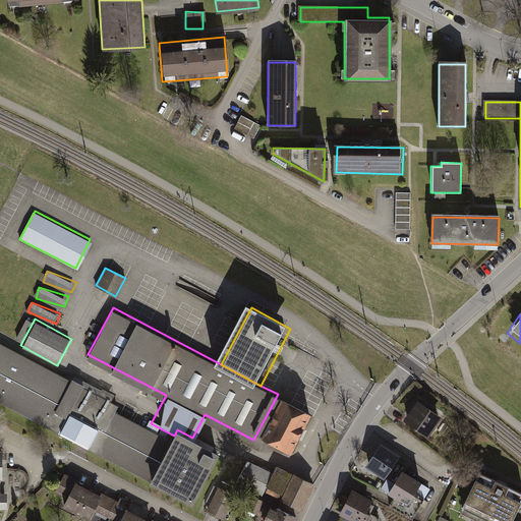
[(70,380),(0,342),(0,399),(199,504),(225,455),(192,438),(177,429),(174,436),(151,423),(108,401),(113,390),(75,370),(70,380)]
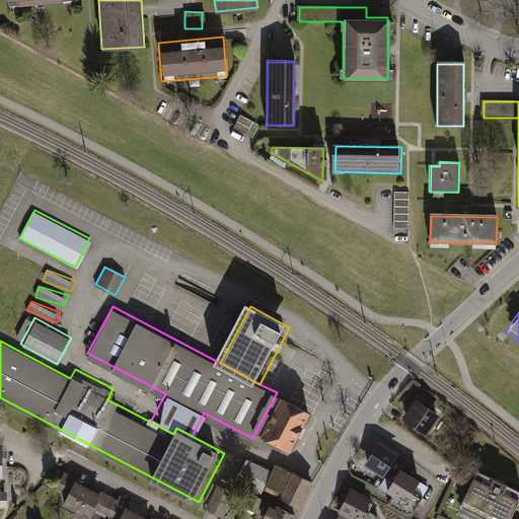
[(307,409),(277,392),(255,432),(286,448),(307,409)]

--

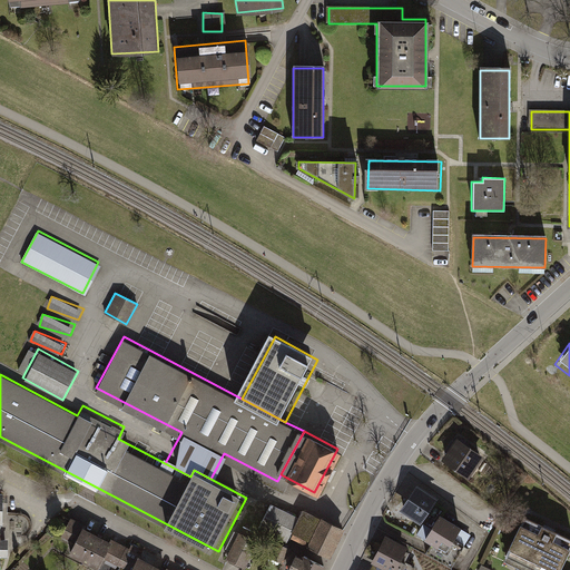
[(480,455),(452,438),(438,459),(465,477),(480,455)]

==

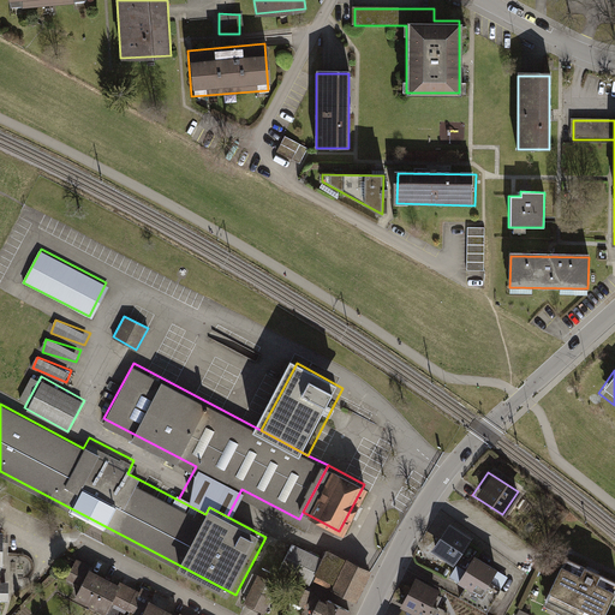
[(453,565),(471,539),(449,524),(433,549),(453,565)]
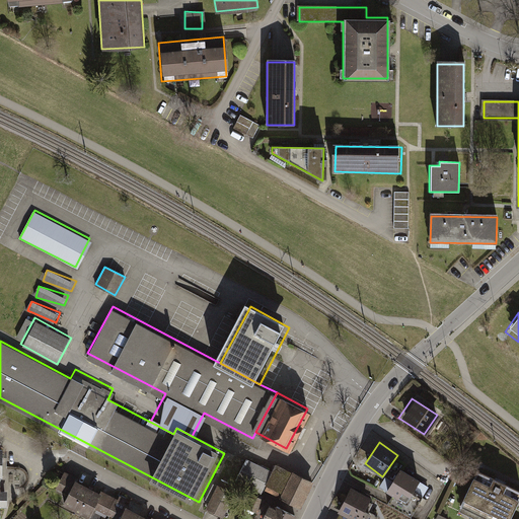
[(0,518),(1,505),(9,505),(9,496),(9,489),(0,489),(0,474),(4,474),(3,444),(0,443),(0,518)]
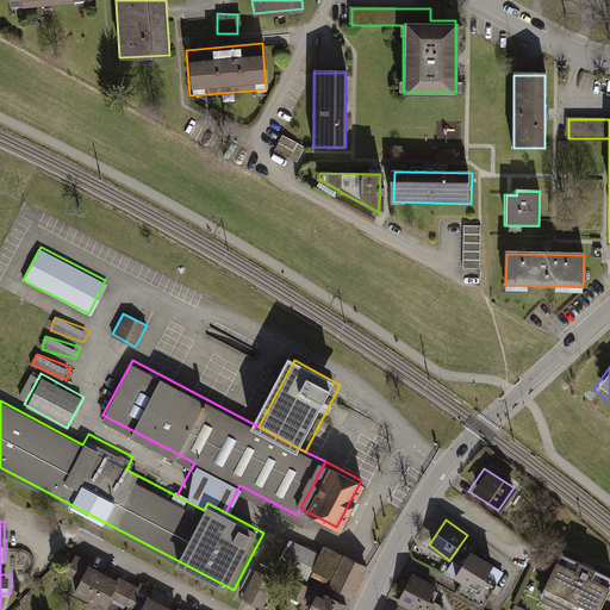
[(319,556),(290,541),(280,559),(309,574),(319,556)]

> Your instructions: Transcribe only the lines above that start at the line containing "[(453,565),(471,539),(449,524),(433,549),(453,565)]" and end at the line containing "[(319,556),(290,541),(280,559),(309,574),(319,556)]". Omit pictures.

> Solution for this exercise:
[(453,565),(471,539),(449,524),(433,549),(453,565)]
[(0,518),(1,505),(9,505),(9,496),(9,489),(0,489),(0,474),(4,474),(3,444),(0,443),(0,518)]
[(319,556),(290,541),(280,559),(309,574),(319,556)]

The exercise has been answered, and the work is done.